> [Information supplied]
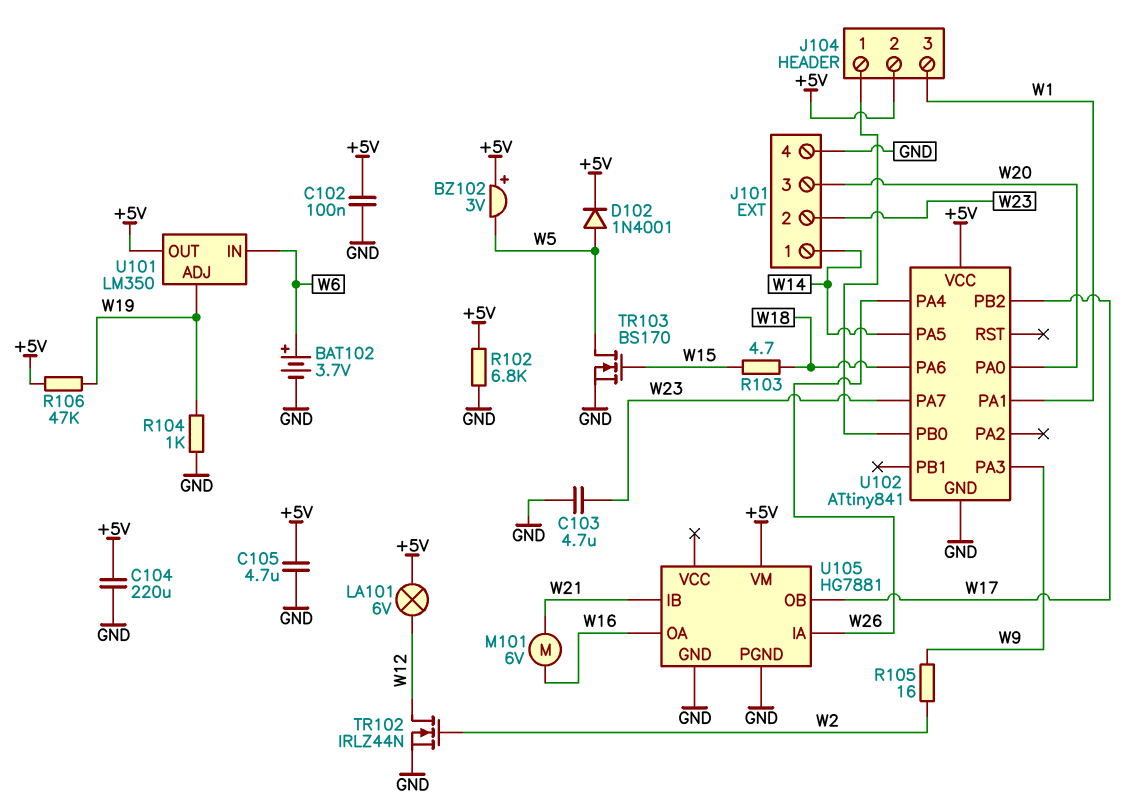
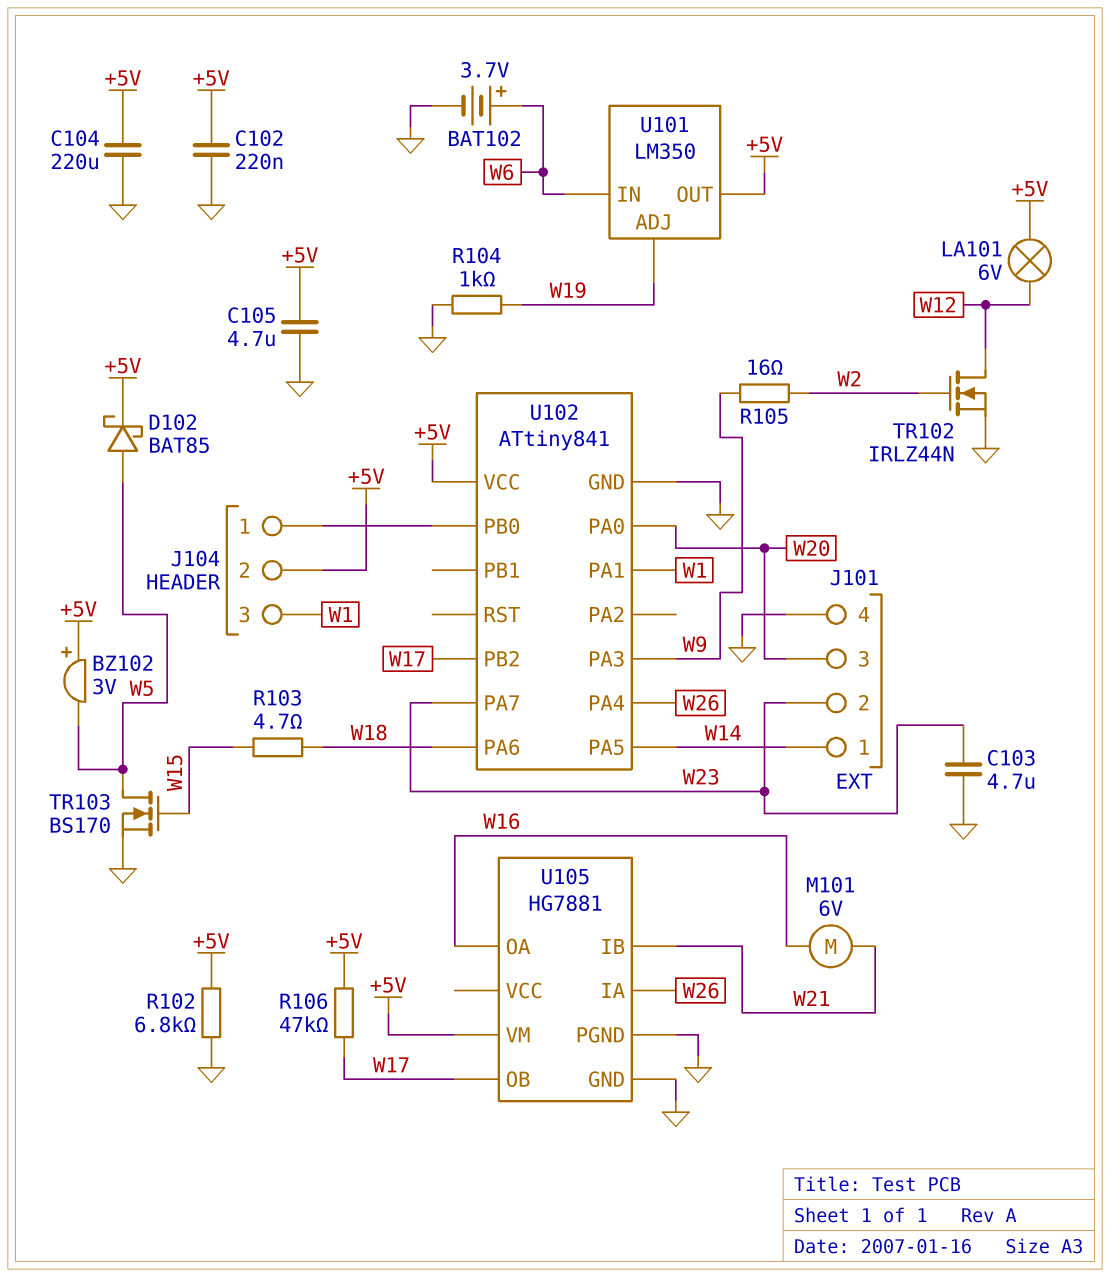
C102: 100nF (+5V, GND) -> 220nF (+5V, GND)
D102: diode 1N4001 (A W5, K +5V) -> schottky BAT85 (A W5, K +5V)
R106: 47k (+5V, W19) -> 47k (+5V, W17)

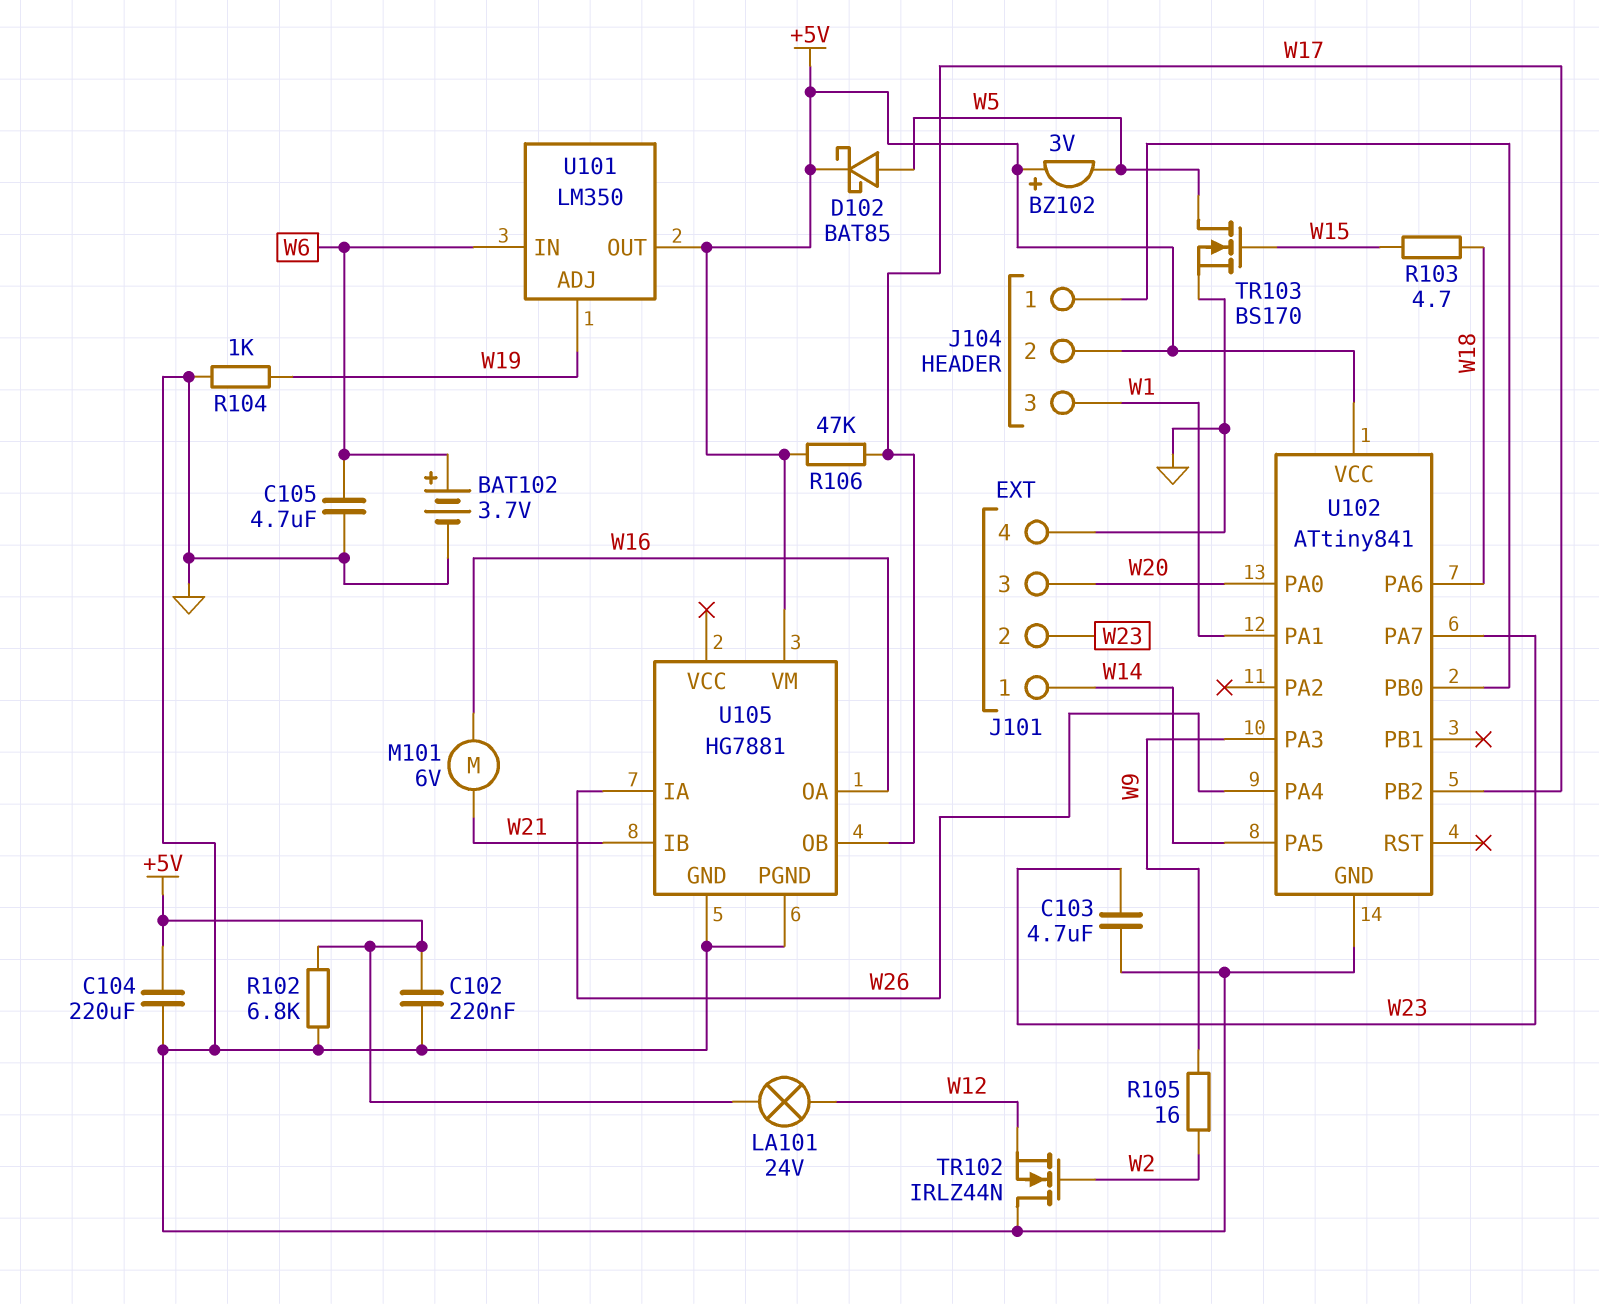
C105: 4.7uF (+5V, GND) -> 4.7uF (GND, W6)
LA101: lamp 6V (+5V, W12) -> lamp 24V (+5V, W12)
TR102: NMOS IRLZ44N (G W2, D W12, S GND) -> NMOS IRLZ44N (G W2, D GND, S W12)

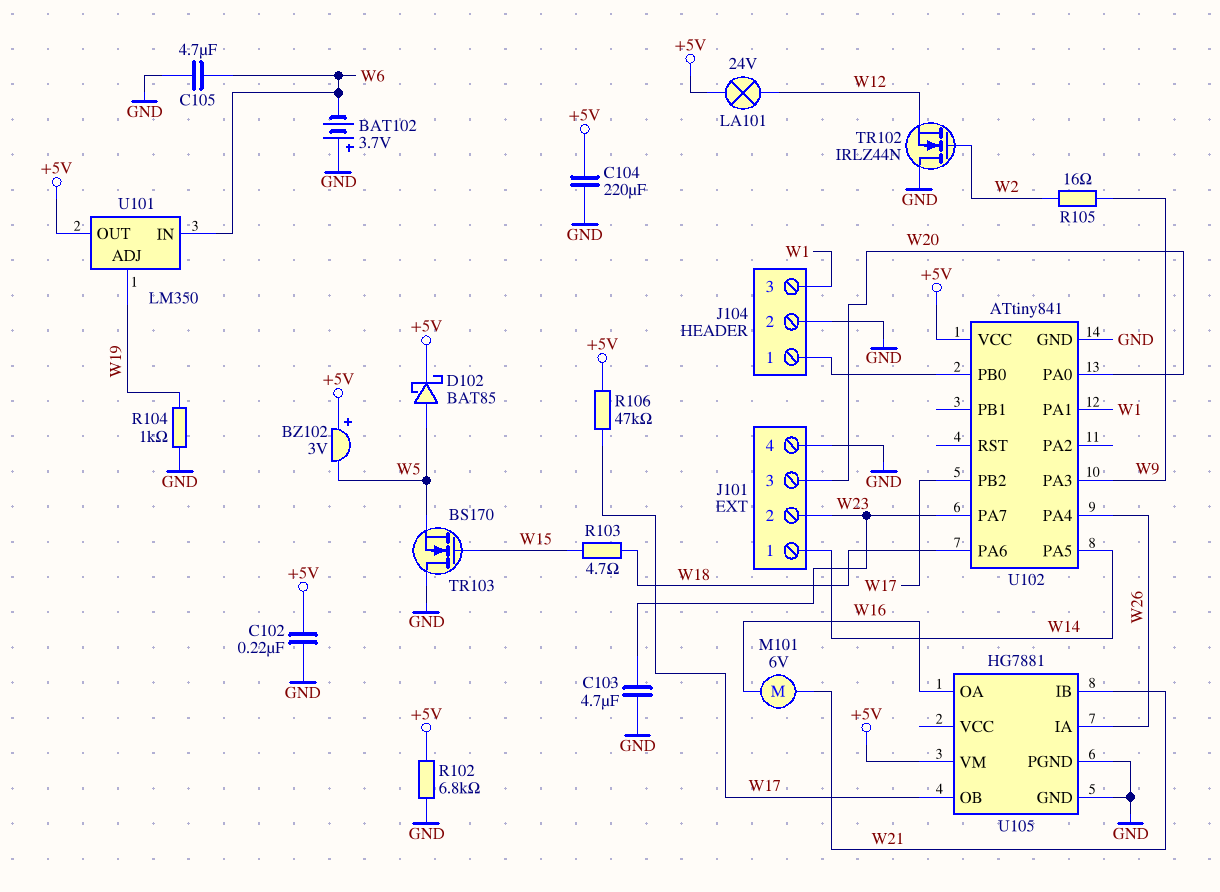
BAT102: 3.7V (plus W6, minus GND) -> 3.7V (plus GND, minus W6)
J104 pin 2: +5V -> GND
TR103: NMOS BS170 (G W15, D W5, S GND) -> NMOS BS170 (G W15, D GND, S W5)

> [Work to be completed] With the pictures removed, copy the data above word for word.

> [Task response]
C102: 100nF (+5V, GND) -> 220nF (+5V, GND)
D102: diode 1N4001 (A W5, K +5V) -> schottky BAT85 (A W5, K +5V)
R106: 47k (+5V, W19) -> 47k (+5V, W17)

C105: 4.7uF (+5V, GND) -> 4.7uF (GND, W6)
LA101: lamp 6V (+5V, W12) -> lamp 24V (+5V, W12)
TR102: NMOS IRLZ44N (G W2, D W12, S GND) -> NMOS IRLZ44N (G W2, D GND, S W12)

BAT102: 3.7V (plus W6, minus GND) -> 3.7V (plus GND, minus W6)
J104 pin 2: +5V -> GND
TR103: NMOS BS170 (G W15, D W5, S GND) -> NMOS BS170 (G W15, D GND, S W5)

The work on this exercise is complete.